• **PROBLEM**
Below are some records. Print exactly the lines between the one holding "RFID1 pin IRQ: B6 -> B10" and the one holding "SONAR pin TRIG: D5 -> D4", inclusive, and nothing else.

++++ MATERIAL FOR THIS EXERCISE ++++

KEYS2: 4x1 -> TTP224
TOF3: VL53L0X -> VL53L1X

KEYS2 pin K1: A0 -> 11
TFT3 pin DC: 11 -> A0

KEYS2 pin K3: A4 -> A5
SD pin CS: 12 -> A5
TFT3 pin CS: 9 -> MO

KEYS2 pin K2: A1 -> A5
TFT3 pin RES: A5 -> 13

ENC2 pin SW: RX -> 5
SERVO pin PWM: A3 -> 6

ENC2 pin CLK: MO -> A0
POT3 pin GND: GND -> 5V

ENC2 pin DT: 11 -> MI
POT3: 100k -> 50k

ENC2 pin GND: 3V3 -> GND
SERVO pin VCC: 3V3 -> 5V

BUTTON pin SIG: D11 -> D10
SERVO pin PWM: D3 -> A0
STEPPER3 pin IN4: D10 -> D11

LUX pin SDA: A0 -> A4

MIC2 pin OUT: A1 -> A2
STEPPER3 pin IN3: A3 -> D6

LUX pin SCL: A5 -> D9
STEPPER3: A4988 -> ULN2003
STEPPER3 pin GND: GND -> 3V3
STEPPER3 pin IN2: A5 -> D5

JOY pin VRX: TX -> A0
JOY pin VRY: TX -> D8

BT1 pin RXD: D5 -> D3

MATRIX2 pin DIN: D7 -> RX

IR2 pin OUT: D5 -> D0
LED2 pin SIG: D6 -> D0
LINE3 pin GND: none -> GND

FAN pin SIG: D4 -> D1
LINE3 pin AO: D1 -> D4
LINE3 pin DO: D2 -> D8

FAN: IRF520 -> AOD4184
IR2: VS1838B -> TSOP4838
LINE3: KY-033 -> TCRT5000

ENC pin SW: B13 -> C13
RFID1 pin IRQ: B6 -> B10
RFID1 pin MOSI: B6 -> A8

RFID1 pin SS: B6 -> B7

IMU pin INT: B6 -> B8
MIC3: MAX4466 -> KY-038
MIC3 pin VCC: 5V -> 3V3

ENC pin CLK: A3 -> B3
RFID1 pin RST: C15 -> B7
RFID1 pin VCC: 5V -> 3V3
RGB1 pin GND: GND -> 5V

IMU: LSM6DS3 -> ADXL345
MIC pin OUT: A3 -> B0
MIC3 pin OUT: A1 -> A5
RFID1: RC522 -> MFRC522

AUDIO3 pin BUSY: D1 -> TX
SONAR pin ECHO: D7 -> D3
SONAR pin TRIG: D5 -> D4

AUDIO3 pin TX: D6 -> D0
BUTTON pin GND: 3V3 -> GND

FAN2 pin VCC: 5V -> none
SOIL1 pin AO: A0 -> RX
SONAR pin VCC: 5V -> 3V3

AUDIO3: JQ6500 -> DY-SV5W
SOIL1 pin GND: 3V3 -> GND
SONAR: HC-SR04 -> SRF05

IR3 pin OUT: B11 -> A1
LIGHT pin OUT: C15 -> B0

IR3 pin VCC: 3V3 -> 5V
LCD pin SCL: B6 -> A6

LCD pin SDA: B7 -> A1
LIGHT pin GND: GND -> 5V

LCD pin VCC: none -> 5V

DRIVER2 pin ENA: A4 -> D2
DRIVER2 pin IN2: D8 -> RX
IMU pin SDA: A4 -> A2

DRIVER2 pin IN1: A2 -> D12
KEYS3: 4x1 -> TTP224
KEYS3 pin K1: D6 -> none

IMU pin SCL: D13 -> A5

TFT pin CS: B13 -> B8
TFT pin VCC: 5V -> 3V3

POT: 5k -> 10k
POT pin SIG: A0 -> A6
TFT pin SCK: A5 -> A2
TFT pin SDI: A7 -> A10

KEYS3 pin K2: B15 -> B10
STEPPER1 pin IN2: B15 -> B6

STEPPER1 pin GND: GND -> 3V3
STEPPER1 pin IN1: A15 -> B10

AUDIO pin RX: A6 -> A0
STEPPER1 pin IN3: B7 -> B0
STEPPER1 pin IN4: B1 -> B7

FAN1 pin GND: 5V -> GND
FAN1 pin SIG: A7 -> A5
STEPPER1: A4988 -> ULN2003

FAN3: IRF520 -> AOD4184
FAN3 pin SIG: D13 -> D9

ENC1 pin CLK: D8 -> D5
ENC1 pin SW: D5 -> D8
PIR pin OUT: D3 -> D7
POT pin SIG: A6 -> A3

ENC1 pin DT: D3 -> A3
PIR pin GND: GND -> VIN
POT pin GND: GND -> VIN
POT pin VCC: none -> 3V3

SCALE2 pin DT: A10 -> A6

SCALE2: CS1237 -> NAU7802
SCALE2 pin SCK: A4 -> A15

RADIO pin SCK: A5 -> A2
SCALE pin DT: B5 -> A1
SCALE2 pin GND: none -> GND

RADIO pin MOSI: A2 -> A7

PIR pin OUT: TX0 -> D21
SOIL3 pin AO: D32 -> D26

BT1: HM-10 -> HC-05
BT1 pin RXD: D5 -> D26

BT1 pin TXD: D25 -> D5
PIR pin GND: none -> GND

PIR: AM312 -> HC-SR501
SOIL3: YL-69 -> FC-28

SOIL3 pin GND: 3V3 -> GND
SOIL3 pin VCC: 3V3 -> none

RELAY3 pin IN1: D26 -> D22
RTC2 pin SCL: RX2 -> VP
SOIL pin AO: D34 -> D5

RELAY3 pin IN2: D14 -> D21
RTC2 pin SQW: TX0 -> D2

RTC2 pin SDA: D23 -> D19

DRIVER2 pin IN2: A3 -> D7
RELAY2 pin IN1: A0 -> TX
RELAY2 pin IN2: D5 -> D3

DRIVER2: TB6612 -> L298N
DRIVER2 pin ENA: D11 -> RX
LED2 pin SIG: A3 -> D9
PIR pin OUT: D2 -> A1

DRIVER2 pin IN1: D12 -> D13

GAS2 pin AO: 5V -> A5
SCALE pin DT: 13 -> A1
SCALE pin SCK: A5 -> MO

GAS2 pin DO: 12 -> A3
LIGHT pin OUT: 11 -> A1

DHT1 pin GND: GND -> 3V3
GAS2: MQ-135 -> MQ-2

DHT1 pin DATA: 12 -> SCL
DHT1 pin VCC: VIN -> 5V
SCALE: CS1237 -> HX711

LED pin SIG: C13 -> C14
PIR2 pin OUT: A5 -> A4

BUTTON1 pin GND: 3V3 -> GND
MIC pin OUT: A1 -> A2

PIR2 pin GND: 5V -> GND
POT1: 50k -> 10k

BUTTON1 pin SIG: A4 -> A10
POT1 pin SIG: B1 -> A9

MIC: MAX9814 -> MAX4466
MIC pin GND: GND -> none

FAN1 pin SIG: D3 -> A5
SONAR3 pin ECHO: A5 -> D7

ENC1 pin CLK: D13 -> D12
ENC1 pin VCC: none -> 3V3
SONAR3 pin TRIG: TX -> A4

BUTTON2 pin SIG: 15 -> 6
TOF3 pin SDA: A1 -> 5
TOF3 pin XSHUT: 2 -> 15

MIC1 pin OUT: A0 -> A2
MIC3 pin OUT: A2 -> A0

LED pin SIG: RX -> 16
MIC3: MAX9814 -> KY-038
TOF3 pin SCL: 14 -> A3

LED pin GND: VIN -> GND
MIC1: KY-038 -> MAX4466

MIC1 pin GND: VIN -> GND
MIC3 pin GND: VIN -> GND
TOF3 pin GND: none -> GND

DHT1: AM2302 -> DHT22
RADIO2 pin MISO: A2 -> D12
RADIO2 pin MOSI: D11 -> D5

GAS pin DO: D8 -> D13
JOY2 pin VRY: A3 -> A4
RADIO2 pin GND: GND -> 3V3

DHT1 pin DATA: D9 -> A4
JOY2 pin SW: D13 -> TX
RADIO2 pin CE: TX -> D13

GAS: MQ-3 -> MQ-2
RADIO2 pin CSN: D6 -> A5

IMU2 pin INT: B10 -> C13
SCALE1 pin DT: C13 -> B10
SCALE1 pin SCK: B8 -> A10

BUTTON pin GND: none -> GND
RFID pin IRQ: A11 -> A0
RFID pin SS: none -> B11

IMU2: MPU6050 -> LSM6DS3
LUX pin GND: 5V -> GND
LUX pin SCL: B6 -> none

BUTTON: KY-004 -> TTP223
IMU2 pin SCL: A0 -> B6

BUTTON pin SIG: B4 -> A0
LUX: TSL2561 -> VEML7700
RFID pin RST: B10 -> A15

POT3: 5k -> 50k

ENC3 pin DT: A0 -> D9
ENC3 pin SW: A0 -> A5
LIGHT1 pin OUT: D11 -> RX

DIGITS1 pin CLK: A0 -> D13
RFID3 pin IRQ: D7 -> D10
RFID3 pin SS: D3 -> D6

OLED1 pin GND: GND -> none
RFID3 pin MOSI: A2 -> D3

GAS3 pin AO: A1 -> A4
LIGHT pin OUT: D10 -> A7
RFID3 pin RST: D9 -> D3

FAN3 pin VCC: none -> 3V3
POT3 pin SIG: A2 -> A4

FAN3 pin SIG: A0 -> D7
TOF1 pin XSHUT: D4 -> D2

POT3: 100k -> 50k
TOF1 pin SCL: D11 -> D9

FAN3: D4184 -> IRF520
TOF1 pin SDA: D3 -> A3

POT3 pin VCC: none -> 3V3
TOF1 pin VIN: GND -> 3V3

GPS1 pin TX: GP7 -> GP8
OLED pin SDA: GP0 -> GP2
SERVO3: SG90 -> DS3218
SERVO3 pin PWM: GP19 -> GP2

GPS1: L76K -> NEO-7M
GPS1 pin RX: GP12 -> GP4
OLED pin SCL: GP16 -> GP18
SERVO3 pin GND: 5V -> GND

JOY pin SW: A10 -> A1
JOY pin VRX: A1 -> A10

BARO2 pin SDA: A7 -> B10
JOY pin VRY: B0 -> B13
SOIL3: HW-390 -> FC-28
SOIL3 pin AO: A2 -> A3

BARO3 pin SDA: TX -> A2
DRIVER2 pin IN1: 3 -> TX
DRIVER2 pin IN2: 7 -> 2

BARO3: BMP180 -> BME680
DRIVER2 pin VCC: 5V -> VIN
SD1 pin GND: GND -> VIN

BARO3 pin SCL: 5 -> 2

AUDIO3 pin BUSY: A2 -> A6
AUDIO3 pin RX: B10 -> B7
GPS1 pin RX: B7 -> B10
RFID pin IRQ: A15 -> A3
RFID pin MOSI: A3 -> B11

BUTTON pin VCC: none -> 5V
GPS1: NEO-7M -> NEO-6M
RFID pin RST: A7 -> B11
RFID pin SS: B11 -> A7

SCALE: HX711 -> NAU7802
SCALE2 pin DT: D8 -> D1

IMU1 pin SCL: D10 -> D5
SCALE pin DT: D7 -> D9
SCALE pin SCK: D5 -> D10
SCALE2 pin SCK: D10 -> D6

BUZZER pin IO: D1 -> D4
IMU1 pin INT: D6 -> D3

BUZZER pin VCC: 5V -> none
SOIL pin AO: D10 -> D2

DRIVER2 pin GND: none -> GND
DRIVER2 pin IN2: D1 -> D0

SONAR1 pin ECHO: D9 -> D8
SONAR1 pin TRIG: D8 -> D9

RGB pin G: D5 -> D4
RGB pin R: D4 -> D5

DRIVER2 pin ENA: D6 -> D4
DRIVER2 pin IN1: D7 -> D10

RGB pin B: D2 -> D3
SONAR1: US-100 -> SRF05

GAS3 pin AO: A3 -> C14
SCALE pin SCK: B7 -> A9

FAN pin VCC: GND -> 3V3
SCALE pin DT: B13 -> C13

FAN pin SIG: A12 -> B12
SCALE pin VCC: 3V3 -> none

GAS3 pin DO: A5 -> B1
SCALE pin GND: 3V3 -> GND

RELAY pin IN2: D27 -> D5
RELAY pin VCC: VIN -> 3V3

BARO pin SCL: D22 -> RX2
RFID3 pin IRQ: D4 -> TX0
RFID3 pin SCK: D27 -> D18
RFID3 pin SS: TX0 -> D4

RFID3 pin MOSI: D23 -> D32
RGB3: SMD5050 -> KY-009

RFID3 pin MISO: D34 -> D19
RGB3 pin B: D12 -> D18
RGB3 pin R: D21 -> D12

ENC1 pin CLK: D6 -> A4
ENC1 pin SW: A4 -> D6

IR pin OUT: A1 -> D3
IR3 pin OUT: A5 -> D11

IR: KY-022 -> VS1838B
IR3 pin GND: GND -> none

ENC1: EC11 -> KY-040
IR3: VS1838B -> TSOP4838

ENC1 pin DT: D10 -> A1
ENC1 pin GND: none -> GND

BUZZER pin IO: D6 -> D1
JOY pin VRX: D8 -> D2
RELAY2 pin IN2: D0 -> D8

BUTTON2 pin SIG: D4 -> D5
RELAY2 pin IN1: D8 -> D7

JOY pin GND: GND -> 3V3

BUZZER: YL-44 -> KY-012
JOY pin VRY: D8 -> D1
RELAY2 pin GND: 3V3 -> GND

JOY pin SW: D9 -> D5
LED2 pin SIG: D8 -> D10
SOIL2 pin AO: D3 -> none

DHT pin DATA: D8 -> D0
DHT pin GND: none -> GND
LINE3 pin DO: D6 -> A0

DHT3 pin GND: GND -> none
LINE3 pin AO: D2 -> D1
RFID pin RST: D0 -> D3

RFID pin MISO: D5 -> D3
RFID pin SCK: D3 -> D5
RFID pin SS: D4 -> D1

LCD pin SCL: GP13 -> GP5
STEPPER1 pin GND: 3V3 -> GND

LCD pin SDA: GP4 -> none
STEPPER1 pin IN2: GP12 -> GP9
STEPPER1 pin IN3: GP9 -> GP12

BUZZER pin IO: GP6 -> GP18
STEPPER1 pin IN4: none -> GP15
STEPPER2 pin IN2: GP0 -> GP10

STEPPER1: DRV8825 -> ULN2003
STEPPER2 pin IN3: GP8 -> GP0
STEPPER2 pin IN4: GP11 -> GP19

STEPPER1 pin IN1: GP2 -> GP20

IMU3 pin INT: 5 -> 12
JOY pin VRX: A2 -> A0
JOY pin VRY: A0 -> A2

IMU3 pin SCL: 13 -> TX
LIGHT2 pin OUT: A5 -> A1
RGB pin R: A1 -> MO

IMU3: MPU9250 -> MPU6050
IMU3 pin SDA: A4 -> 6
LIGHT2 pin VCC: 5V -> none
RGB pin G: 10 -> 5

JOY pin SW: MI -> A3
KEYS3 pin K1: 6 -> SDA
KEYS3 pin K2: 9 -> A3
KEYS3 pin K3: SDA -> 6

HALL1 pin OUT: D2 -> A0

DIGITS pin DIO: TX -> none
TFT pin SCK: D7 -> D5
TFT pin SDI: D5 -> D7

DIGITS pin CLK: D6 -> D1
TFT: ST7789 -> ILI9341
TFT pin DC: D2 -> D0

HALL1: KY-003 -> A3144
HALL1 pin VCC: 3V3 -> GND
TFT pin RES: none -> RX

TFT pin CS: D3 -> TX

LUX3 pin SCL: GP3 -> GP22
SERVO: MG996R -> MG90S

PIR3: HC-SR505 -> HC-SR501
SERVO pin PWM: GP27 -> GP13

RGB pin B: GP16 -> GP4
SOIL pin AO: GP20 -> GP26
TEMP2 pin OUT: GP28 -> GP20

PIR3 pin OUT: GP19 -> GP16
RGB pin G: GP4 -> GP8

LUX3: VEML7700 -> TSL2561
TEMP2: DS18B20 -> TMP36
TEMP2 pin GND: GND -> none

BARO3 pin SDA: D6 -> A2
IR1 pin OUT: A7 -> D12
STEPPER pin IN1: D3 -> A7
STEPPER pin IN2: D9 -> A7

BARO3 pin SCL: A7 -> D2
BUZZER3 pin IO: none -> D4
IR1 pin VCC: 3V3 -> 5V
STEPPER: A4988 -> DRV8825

++++

• **RESULT OF THE EXERCISE**
RFID1 pin IRQ: B6 -> B10
RFID1 pin MOSI: B6 -> A8

RFID1 pin SS: B6 -> B7

IMU pin INT: B6 -> B8
MIC3: MAX4466 -> KY-038
MIC3 pin VCC: 5V -> 3V3

ENC pin CLK: A3 -> B3
RFID1 pin RST: C15 -> B7
RFID1 pin VCC: 5V -> 3V3
RGB1 pin GND: GND -> 5V

IMU: LSM6DS3 -> ADXL345
MIC pin OUT: A3 -> B0
MIC3 pin OUT: A1 -> A5
RFID1: RC522 -> MFRC522

AUDIO3 pin BUSY: D1 -> TX
SONAR pin ECHO: D7 -> D3
SONAR pin TRIG: D5 -> D4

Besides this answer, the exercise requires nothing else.